_Exercise goal_
From the line with "camera: 35 degrees right, 5 degrees up" through the line with "[139,213,207,303] | x0.46 |", inclusive, return each line of the data below exactly and leave the rest out.

Stored data entries
::::::::::
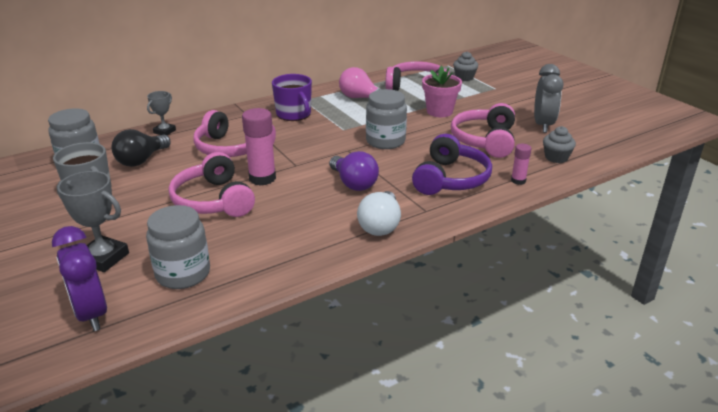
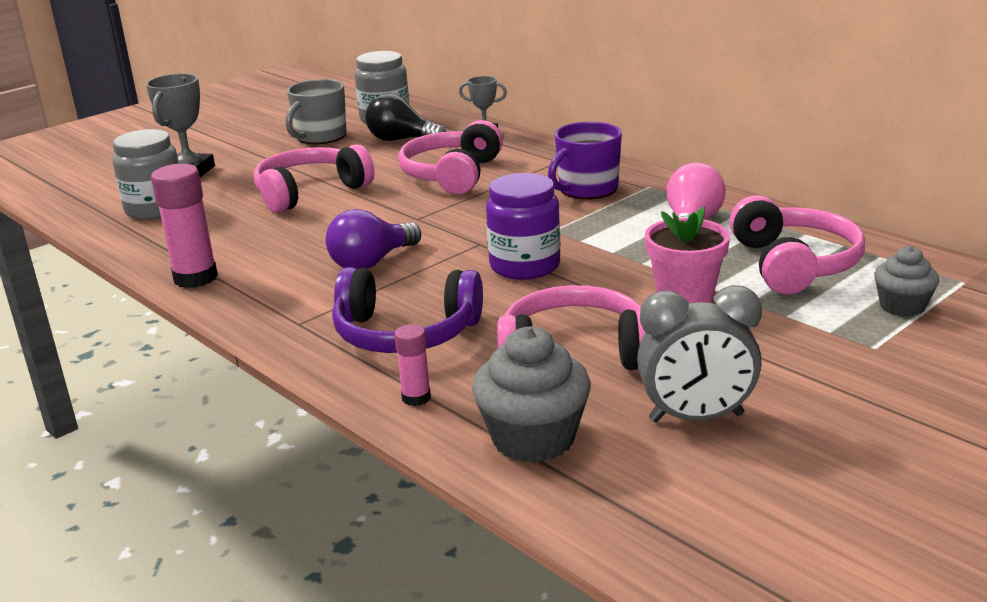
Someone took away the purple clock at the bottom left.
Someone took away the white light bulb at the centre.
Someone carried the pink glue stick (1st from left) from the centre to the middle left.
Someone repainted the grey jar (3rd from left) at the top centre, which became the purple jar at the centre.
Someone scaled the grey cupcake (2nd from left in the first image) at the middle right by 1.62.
::::::::::
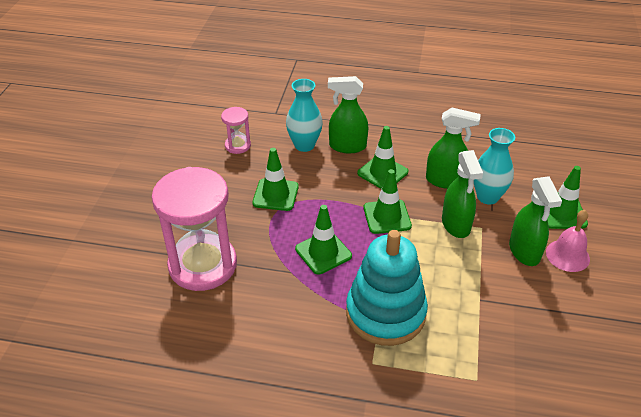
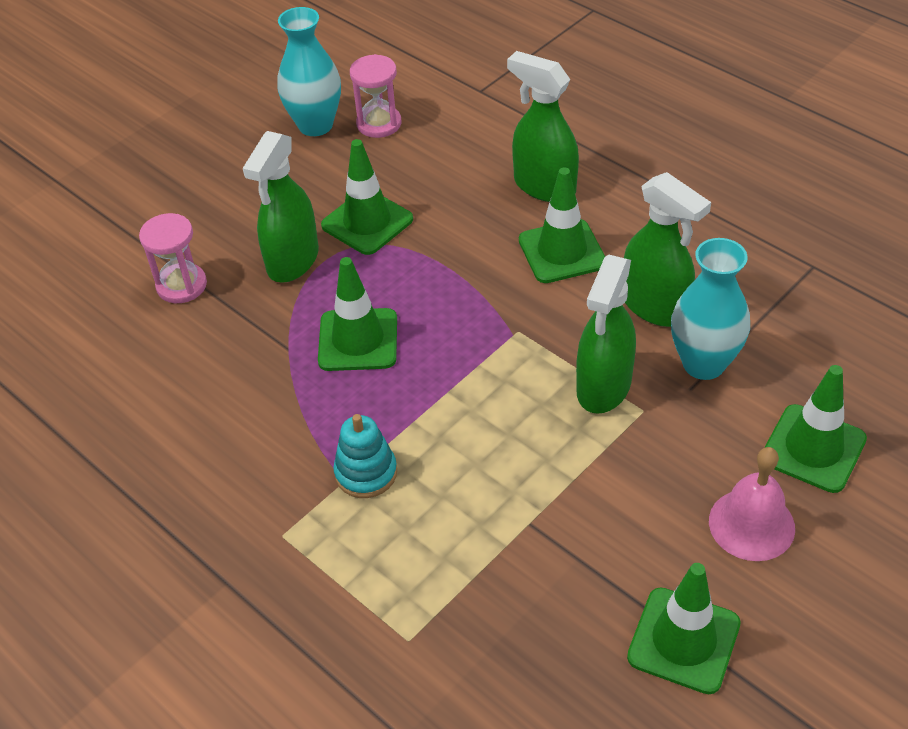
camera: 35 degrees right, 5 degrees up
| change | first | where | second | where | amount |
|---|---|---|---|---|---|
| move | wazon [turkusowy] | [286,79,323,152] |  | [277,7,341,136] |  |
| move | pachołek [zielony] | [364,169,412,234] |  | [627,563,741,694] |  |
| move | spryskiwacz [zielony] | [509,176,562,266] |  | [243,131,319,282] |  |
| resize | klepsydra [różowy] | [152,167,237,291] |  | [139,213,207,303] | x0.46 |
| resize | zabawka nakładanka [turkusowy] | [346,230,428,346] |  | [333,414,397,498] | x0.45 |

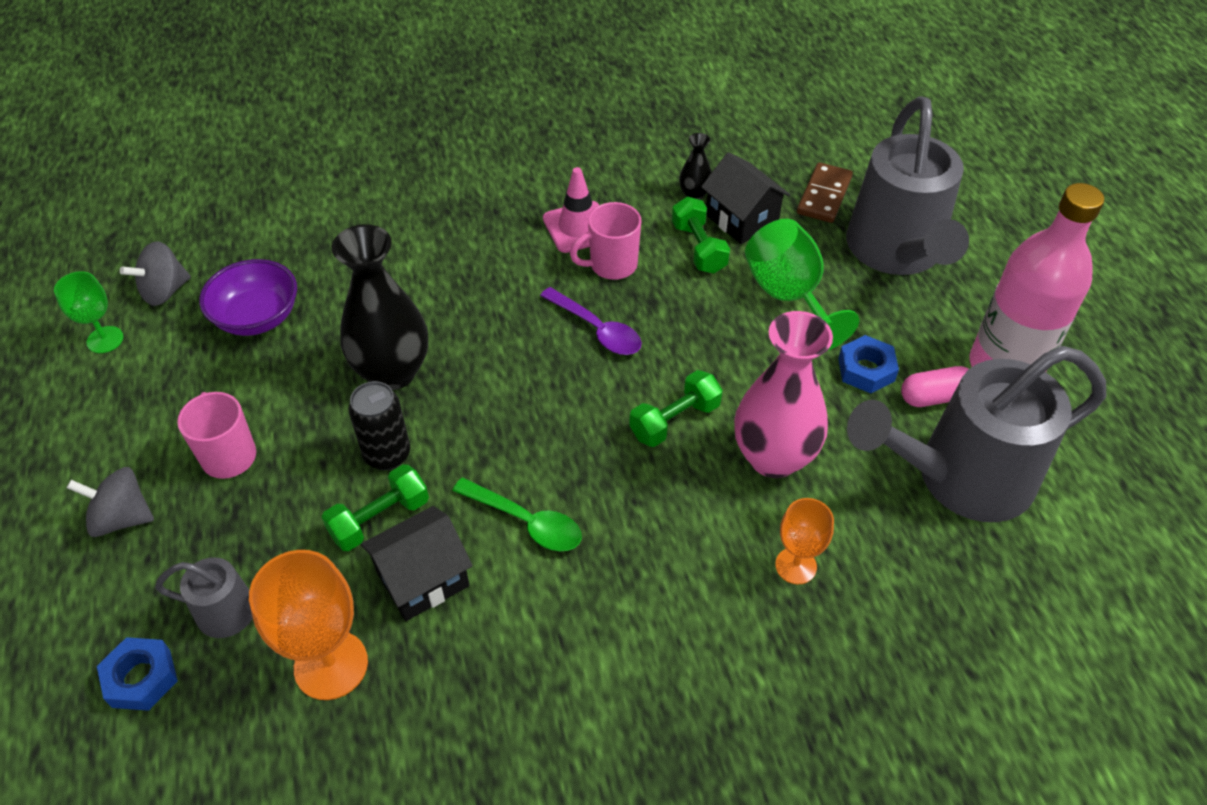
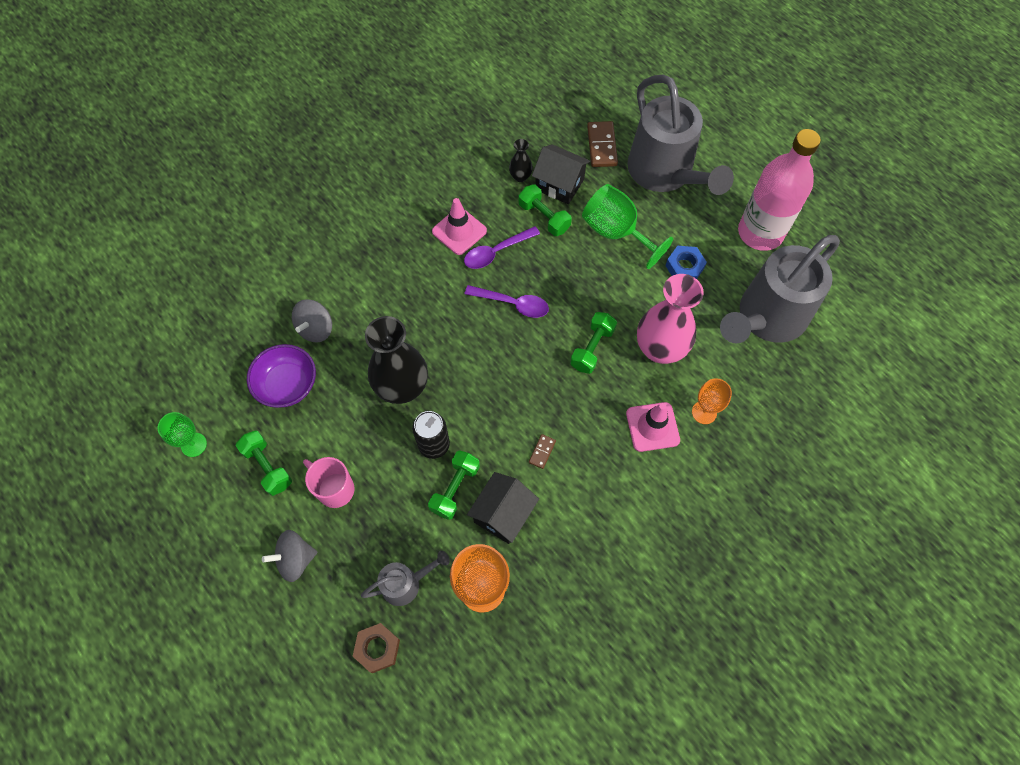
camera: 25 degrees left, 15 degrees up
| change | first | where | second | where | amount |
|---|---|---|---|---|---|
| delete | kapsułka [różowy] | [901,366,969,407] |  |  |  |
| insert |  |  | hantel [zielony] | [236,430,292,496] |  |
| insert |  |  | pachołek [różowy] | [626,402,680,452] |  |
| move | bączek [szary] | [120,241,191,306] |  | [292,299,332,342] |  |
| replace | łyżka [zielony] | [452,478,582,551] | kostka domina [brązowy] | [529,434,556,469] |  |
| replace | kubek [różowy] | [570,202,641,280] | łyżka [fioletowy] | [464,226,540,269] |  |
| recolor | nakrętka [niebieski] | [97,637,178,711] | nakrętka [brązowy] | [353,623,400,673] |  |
::::::::::
_Solution to this problem_
camera: 35 degrees right, 5 degrees up
| change | first | where | second | where | amount |
|---|---|---|---|---|---|
| move | wazon [turkusowy] | [286,79,323,152] |  | [277,7,341,136] |  |
| move | pachołek [zielony] | [364,169,412,234] |  | [627,563,741,694] |  |
| move | spryskiwacz [zielony] | [509,176,562,266] |  | [243,131,319,282] |  |
| resize | klepsydra [różowy] | [152,167,237,291] |  | [139,213,207,303] | x0.46 |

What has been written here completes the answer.